Action item
Please transcribe only the lines from the one holding "ENC pin DT: D34 -> D22" through the final line of the data, both included, with no pictures.
[Opening Provided material section]
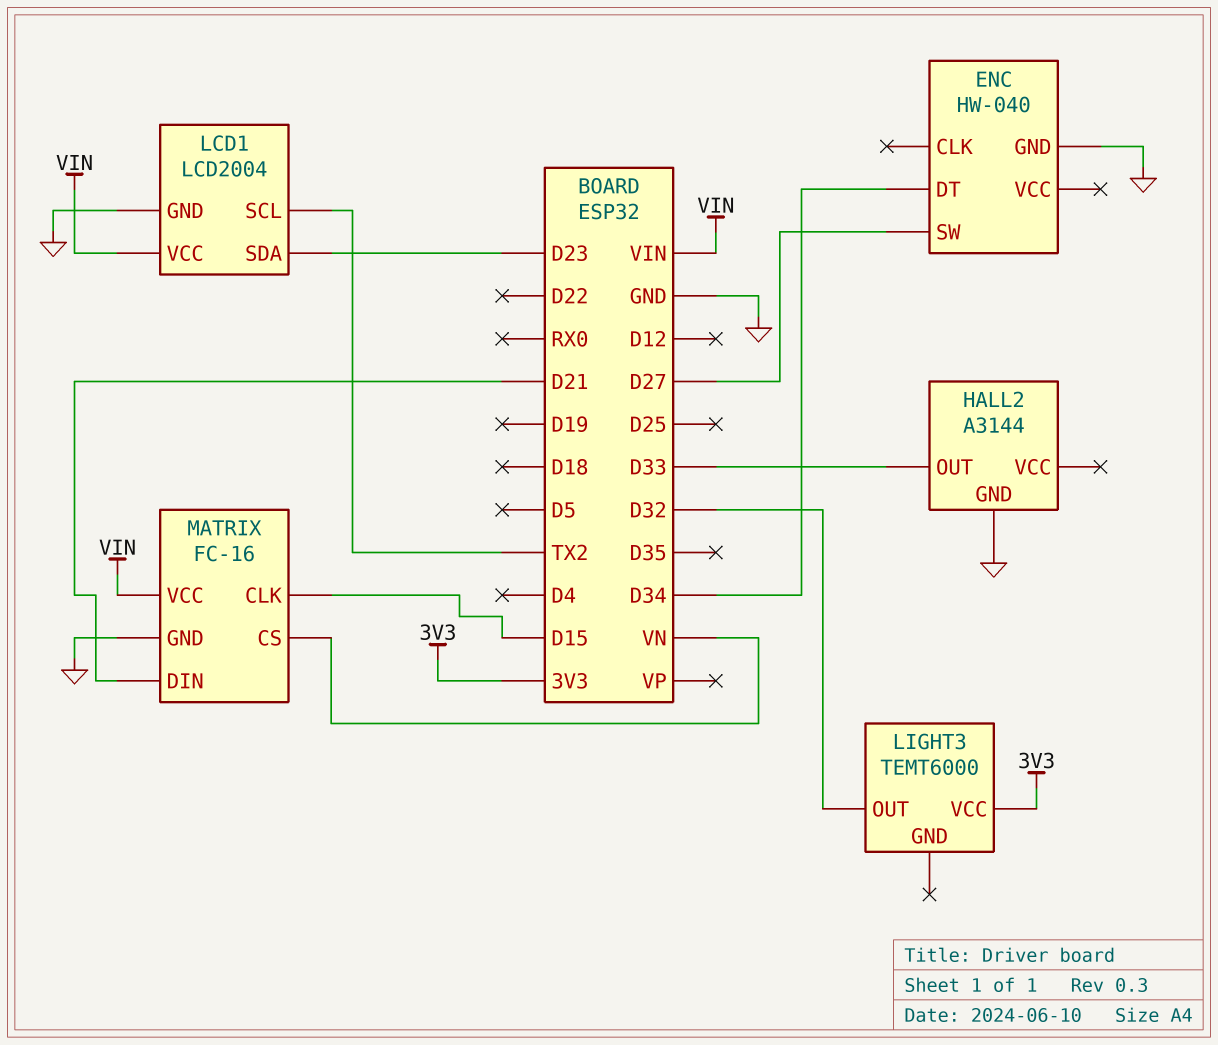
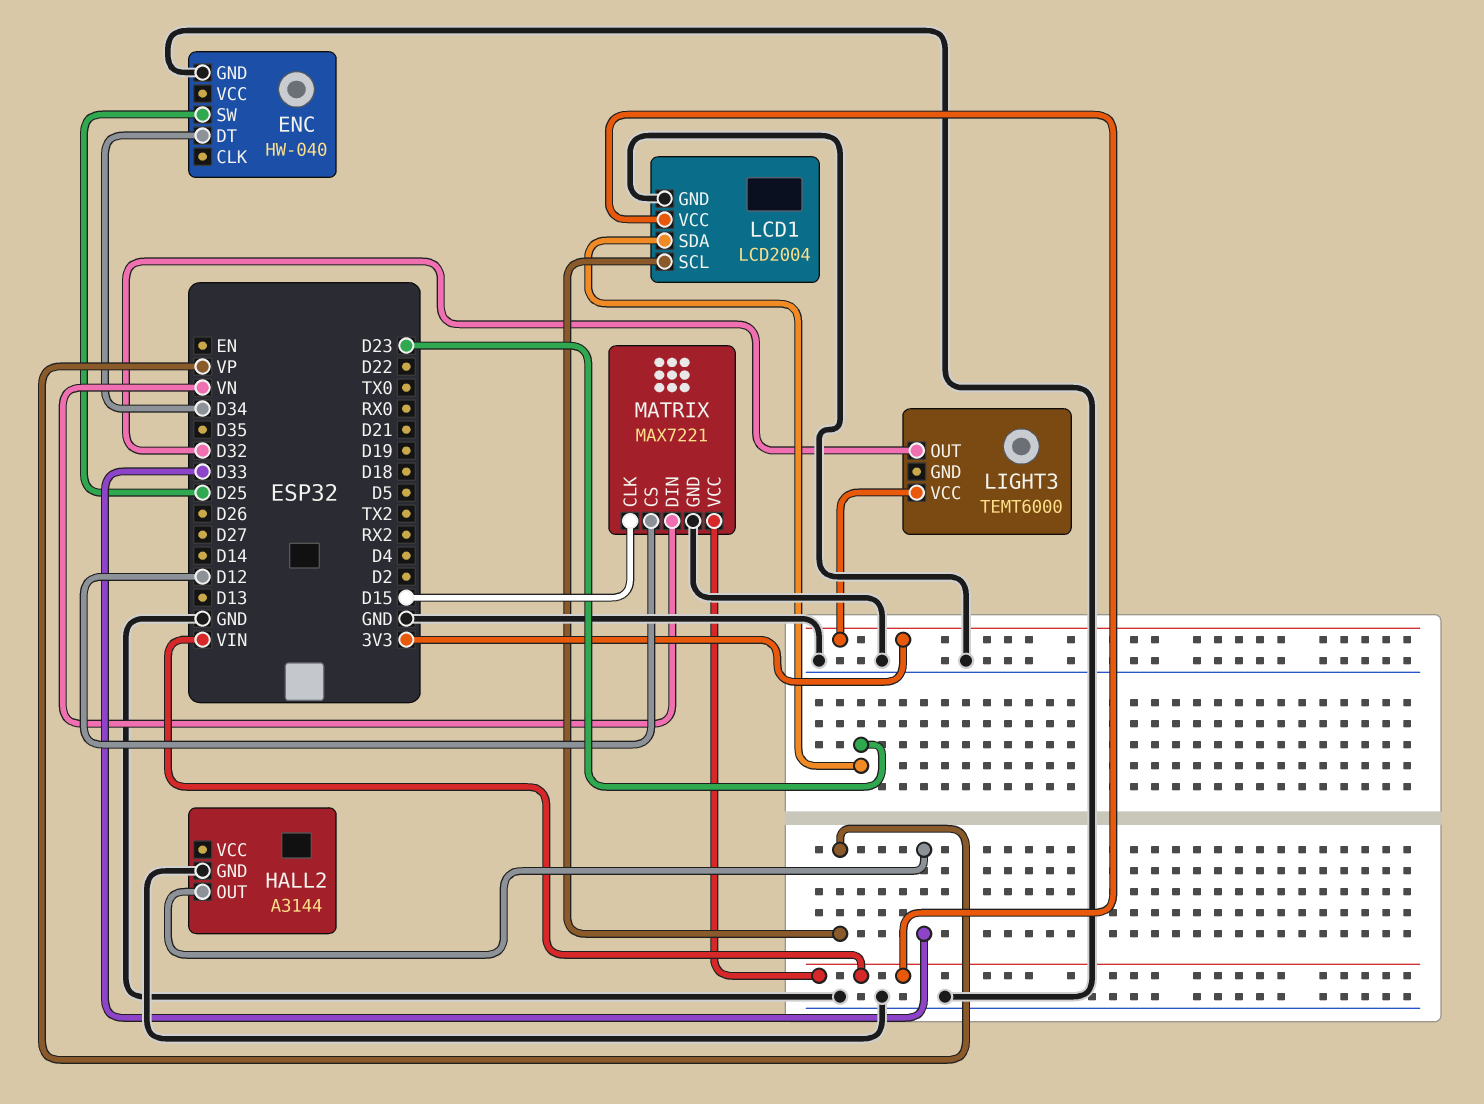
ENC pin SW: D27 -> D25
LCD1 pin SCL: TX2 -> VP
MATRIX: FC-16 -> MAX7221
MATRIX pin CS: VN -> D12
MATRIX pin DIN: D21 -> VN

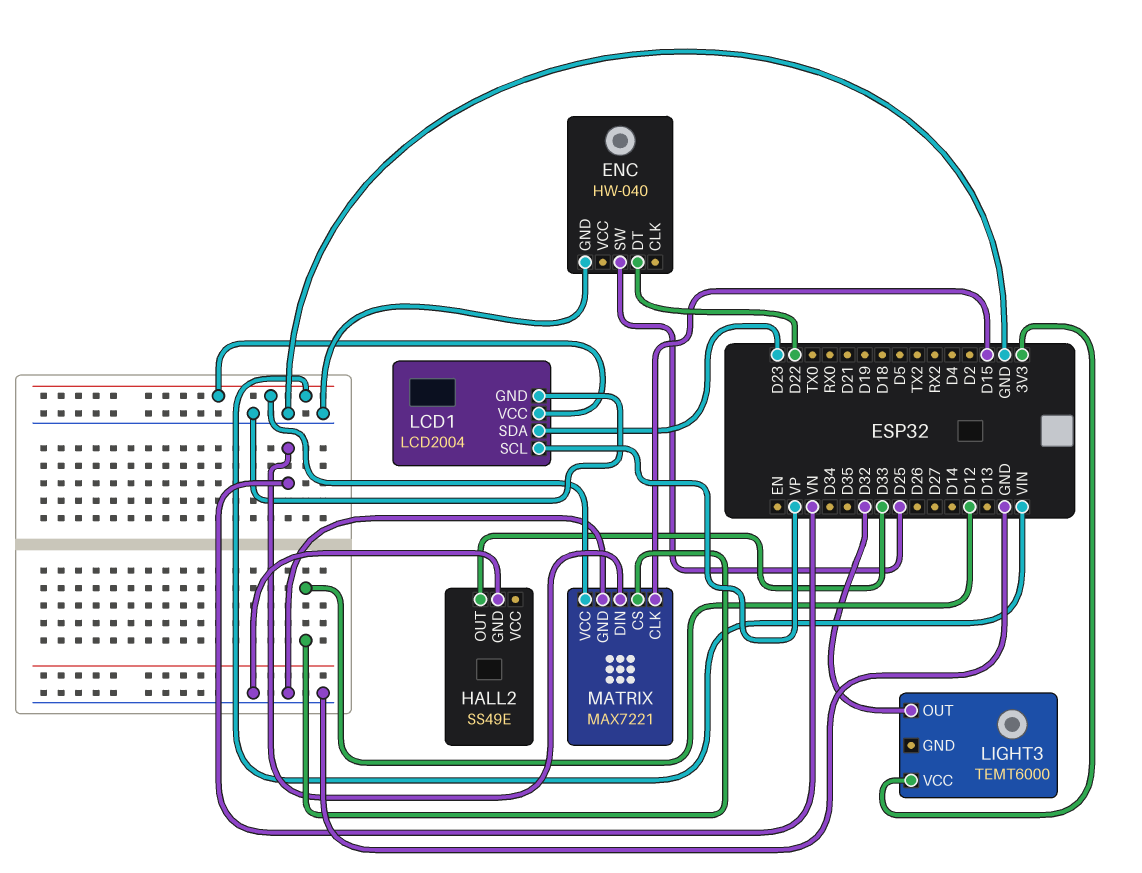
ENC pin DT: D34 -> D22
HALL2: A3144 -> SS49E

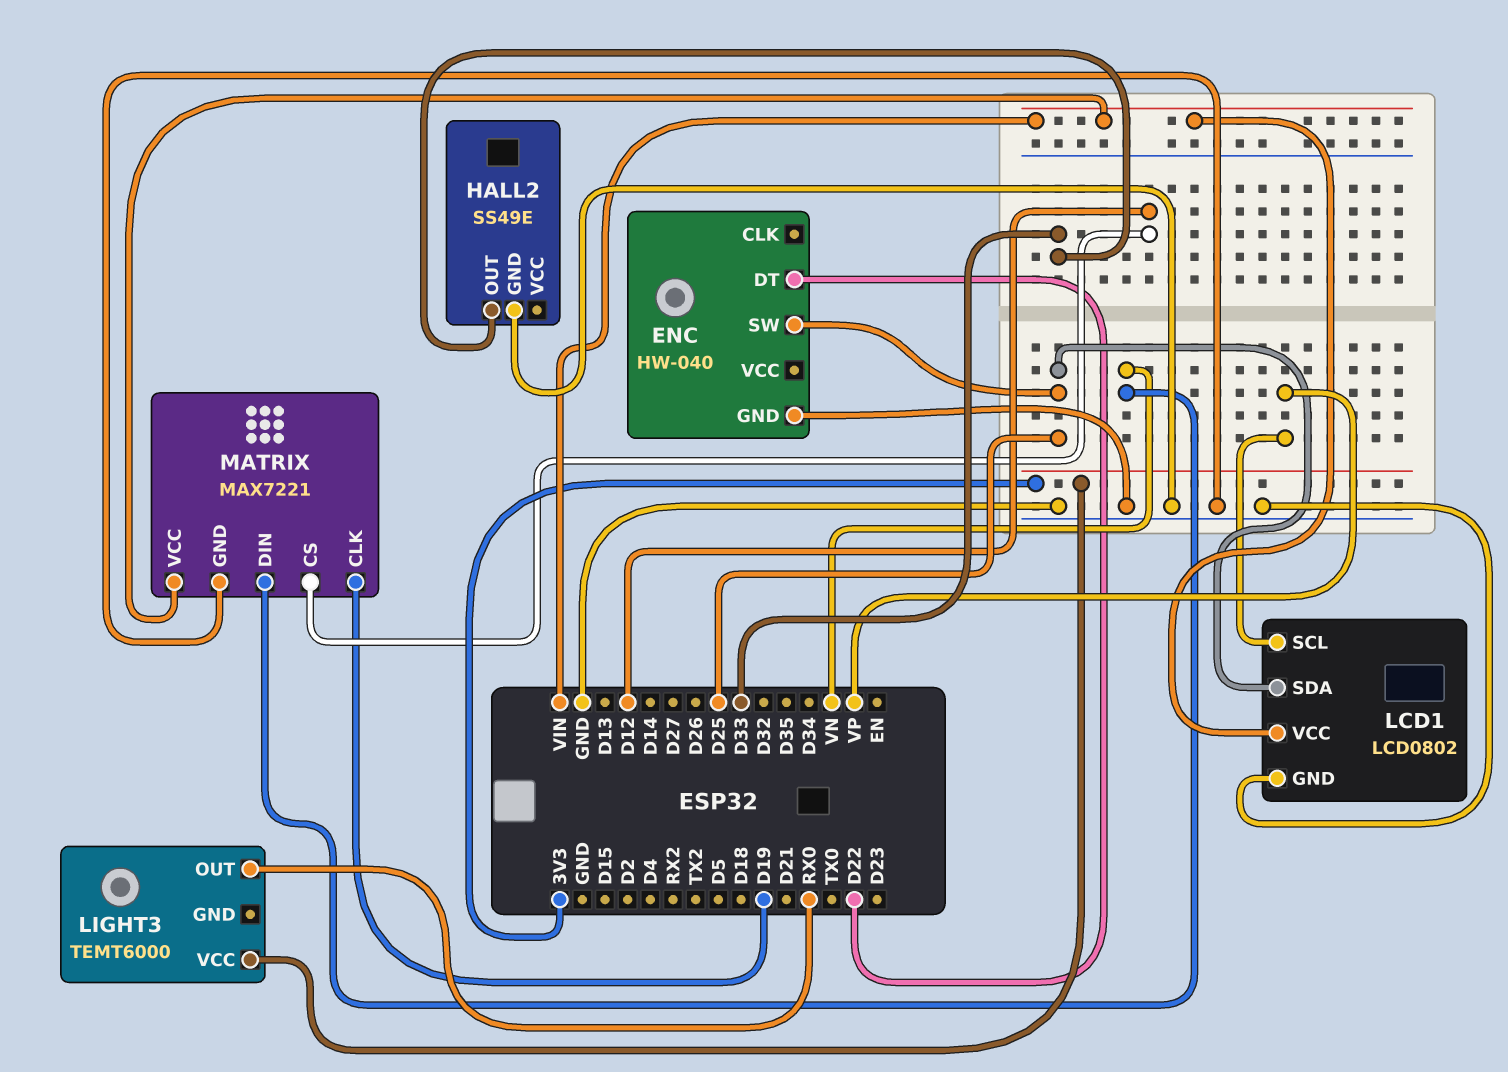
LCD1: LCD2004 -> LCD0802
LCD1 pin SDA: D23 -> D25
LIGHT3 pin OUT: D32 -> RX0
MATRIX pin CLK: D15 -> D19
[Closing Provided material section]
Answer
ENC pin DT: D34 -> D22
HALL2: A3144 -> SS49E

LCD1: LCD2004 -> LCD0802
LCD1 pin SDA: D23 -> D25
LIGHT3 pin OUT: D32 -> RX0
MATRIX pin CLK: D15 -> D19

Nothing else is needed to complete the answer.